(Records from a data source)

+++

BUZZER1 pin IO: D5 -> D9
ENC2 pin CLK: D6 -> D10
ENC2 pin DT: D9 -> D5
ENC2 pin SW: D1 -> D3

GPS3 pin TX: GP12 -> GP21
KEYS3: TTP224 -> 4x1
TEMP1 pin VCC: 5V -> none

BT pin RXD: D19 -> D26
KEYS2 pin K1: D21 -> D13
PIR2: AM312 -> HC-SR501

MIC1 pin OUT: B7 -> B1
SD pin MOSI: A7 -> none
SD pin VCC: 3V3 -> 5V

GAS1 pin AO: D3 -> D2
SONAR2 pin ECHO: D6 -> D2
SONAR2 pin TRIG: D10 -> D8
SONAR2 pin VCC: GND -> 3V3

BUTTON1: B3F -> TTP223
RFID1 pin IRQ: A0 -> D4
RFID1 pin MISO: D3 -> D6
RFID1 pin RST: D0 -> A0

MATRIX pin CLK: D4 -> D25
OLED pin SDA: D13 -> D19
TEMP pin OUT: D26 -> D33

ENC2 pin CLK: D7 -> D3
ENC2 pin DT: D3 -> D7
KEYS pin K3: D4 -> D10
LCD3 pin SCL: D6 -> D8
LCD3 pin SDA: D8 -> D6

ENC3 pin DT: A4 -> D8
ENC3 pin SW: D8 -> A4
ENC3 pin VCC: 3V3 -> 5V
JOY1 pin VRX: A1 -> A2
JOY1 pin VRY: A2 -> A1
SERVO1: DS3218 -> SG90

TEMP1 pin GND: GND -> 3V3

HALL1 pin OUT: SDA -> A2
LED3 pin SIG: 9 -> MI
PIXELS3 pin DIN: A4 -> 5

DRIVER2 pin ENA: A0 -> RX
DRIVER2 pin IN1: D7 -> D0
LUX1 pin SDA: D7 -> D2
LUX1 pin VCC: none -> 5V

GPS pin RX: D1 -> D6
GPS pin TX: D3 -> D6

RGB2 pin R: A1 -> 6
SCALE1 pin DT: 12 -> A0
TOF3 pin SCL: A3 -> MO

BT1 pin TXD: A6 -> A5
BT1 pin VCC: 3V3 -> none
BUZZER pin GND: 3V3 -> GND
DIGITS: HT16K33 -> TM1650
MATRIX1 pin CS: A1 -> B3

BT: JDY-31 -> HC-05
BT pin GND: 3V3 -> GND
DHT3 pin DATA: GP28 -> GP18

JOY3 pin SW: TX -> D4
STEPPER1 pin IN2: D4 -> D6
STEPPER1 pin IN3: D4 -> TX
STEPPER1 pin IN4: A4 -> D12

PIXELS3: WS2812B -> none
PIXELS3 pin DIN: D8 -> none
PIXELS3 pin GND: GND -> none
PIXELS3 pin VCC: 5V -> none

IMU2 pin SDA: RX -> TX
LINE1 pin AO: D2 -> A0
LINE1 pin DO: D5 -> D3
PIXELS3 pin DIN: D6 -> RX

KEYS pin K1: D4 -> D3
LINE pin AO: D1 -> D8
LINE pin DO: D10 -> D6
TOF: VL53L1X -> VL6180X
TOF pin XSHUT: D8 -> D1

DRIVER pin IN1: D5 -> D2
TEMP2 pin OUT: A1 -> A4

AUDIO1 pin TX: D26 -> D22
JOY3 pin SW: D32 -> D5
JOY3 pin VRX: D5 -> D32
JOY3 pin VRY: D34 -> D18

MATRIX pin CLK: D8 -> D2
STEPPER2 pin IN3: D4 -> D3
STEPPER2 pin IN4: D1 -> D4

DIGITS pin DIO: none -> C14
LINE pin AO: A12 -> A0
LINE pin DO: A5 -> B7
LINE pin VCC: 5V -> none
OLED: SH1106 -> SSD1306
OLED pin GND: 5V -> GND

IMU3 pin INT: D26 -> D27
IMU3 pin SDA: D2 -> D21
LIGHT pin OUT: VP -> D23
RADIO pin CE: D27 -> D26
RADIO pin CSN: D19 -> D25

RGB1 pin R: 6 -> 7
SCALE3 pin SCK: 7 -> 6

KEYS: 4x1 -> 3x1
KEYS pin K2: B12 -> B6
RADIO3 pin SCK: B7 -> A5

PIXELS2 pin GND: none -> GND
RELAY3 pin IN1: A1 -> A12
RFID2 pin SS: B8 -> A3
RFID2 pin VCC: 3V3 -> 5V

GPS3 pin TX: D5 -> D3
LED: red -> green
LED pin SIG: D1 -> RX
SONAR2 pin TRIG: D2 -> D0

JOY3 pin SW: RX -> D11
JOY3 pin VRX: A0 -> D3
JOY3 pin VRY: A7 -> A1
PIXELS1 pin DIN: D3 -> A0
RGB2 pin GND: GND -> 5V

+++

Transcribe the lines above between the line holding "LINE pin AO: D1 -> D8" and the line holding "STEPPER2 pin IN3: D4 -> D3", inclusive, exactly as they stand and with nothing added.

*WORKED SOLUTION*
LINE pin AO: D1 -> D8
LINE pin DO: D10 -> D6
TOF: VL53L1X -> VL6180X
TOF pin XSHUT: D8 -> D1

DRIVER pin IN1: D5 -> D2
TEMP2 pin OUT: A1 -> A4

AUDIO1 pin TX: D26 -> D22
JOY3 pin SW: D32 -> D5
JOY3 pin VRX: D5 -> D32
JOY3 pin VRY: D34 -> D18

MATRIX pin CLK: D8 -> D2
STEPPER2 pin IN3: D4 -> D3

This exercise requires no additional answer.